## [Exercise aim]
In the listing below, find the line containing "brown plate D3:E4" and the line containing "none -> white brick A4 level 1". Repeat exactly those two lines and every line between them.

## [Records to use]
----------------

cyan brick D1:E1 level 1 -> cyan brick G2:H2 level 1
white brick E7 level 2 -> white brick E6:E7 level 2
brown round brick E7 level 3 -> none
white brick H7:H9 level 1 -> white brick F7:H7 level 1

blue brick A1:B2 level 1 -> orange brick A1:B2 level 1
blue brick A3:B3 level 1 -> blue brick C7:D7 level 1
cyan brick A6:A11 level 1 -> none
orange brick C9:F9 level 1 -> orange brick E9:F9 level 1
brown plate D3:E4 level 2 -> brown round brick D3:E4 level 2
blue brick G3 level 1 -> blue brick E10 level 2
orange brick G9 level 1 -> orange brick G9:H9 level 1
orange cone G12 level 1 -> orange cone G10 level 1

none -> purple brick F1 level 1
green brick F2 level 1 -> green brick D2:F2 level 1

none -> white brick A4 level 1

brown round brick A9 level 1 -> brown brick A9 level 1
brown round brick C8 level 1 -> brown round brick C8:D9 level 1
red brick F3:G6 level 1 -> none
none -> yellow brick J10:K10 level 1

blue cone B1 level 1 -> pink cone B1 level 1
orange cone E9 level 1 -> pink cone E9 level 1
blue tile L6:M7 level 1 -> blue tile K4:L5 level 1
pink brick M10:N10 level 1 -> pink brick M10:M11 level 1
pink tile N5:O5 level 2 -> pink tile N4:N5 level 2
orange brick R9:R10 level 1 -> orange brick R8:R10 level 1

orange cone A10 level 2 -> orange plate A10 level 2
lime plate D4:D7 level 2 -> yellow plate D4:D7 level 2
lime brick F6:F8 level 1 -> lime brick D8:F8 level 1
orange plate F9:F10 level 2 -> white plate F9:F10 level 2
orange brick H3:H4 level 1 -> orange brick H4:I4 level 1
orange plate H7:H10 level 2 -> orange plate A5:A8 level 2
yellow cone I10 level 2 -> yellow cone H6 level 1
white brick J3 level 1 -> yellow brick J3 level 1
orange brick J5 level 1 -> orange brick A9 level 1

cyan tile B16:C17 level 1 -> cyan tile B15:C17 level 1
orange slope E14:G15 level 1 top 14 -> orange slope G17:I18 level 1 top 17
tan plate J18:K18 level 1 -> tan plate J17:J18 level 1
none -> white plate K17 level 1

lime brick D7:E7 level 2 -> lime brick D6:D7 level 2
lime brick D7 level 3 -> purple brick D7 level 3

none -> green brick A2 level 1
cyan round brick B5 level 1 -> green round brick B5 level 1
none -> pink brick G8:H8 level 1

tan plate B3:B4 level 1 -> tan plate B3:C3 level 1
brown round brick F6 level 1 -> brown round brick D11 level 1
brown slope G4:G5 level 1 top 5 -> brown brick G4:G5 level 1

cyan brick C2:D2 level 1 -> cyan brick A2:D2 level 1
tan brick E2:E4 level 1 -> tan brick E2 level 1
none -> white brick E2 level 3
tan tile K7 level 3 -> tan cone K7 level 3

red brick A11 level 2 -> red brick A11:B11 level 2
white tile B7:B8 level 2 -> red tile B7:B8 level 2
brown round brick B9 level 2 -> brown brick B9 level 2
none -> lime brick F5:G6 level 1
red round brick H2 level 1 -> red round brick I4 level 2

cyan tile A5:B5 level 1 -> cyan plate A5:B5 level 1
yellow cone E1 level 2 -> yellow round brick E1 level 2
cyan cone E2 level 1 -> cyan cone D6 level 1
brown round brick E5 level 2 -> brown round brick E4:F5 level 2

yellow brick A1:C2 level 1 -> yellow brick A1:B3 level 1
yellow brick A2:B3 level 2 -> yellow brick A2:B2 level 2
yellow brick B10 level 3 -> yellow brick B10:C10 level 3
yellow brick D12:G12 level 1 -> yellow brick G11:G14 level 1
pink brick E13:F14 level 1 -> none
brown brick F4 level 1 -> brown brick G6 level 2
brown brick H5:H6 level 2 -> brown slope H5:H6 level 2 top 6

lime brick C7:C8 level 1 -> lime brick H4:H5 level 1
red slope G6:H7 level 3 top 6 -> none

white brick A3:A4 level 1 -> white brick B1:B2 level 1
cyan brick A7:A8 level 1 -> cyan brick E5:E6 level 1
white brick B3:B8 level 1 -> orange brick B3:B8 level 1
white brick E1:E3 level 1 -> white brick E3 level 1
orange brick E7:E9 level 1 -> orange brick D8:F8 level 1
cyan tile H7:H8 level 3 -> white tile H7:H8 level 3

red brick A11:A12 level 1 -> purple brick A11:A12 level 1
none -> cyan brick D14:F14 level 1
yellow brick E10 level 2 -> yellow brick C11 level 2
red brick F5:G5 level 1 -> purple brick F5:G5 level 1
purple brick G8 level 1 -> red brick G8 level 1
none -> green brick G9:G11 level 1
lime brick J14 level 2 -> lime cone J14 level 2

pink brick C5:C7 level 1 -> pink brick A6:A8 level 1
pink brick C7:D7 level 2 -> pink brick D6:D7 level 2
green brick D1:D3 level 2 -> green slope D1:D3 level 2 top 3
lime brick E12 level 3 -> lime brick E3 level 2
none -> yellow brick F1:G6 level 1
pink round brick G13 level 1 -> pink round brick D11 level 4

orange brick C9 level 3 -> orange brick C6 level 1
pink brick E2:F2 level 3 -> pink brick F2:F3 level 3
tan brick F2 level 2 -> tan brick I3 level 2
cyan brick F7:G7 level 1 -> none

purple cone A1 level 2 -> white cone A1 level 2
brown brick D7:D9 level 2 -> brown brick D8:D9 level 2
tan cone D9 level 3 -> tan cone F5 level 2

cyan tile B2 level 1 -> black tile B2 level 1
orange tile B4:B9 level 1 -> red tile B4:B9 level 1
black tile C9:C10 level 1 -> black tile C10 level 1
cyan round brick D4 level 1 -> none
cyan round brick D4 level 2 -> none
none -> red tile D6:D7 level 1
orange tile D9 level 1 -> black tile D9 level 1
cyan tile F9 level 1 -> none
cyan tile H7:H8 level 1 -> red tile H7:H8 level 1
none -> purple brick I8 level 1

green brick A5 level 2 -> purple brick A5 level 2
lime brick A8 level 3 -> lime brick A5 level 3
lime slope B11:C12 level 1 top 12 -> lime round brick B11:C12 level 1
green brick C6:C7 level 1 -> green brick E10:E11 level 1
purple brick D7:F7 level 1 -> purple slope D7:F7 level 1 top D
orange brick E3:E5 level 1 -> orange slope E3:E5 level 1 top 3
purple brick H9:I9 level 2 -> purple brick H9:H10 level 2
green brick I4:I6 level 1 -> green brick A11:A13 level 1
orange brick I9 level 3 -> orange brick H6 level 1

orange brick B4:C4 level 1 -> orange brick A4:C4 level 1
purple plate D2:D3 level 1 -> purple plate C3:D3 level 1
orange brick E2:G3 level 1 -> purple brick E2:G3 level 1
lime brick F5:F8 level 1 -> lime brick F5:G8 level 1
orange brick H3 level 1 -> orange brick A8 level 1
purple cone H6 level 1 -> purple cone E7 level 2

----------------

## [Your solution]
brown plate D3:E4 level 2 -> brown round brick D3:E4 level 2
blue brick G3 level 1 -> blue brick E10 level 2
orange brick G9 level 1 -> orange brick G9:H9 level 1
orange cone G12 level 1 -> orange cone G10 level 1

none -> purple brick F1 level 1
green brick F2 level 1 -> green brick D2:F2 level 1

none -> white brick A4 level 1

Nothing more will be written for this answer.